__Work order__
Line by line, retype the material below exactly, from its first line up to and including the one holding "IC2 pin in-: +3V3 -> N5".

(Data supplied Opens)

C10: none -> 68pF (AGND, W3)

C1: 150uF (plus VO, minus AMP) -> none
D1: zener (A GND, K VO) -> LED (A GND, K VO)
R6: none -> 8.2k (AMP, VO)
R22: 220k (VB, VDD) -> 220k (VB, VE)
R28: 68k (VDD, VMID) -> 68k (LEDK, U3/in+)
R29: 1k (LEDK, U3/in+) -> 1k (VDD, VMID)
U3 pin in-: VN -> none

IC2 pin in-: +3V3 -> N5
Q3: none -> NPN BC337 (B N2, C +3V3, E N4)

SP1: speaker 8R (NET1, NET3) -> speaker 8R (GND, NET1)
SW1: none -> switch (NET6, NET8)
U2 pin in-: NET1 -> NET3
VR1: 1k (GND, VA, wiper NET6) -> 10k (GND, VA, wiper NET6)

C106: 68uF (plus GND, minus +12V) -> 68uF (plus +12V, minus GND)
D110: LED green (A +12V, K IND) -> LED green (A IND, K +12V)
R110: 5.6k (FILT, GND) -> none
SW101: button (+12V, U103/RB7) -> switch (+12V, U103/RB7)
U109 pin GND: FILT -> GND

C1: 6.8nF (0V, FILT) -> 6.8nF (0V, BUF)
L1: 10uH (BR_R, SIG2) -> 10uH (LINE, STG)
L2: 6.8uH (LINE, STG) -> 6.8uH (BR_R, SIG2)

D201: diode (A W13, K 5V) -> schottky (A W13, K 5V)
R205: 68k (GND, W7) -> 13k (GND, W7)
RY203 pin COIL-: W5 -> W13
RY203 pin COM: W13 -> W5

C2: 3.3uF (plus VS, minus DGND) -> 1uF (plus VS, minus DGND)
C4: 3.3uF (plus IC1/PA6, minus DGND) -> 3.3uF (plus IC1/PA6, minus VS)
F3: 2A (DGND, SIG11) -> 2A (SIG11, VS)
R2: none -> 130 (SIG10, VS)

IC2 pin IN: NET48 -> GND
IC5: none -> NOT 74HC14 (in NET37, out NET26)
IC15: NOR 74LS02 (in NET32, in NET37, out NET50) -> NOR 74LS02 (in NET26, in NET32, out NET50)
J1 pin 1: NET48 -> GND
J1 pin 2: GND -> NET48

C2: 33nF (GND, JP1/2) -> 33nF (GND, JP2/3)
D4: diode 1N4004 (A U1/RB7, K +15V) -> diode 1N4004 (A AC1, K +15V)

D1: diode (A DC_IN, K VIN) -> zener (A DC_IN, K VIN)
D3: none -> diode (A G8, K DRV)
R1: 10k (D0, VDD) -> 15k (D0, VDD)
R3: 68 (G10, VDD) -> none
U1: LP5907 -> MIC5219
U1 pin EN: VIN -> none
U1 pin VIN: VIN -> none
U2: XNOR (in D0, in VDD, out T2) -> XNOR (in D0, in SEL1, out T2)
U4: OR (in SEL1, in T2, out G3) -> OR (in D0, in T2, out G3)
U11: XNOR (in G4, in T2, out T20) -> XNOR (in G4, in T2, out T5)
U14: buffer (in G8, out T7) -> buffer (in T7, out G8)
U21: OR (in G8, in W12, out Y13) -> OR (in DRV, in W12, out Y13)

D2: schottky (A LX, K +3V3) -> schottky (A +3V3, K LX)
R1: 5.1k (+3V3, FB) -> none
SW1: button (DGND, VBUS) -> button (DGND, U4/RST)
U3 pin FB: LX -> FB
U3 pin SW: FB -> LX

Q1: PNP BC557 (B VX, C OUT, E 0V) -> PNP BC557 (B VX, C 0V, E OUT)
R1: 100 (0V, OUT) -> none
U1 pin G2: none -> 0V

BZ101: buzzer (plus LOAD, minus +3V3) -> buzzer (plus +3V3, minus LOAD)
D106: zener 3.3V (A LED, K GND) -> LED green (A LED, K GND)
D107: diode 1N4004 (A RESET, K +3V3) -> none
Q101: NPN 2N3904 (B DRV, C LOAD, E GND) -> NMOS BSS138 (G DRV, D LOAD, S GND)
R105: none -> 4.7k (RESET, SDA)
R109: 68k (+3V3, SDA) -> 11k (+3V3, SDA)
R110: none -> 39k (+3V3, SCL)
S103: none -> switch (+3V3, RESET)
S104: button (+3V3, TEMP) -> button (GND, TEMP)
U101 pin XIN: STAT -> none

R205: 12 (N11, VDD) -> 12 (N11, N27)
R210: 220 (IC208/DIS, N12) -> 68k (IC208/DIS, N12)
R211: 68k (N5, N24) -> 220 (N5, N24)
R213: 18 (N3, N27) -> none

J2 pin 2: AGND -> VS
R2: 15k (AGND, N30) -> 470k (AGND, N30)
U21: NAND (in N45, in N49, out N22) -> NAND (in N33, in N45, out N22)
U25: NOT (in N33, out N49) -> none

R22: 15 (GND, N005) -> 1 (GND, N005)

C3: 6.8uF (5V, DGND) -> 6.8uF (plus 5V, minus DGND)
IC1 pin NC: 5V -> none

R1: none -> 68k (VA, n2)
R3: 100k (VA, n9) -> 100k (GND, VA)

(Data supplied Closes)

__Solution for this exercise__
C10: none -> 68pF (AGND, W3)

C1: 150uF (plus VO, minus AMP) -> none
D1: zener (A GND, K VO) -> LED (A GND, K VO)
R6: none -> 8.2k (AMP, VO)
R22: 220k (VB, VDD) -> 220k (VB, VE)
R28: 68k (VDD, VMID) -> 68k (LEDK, U3/in+)
R29: 1k (LEDK, U3/in+) -> 1k (VDD, VMID)
U3 pin in-: VN -> none

IC2 pin in-: +3V3 -> N5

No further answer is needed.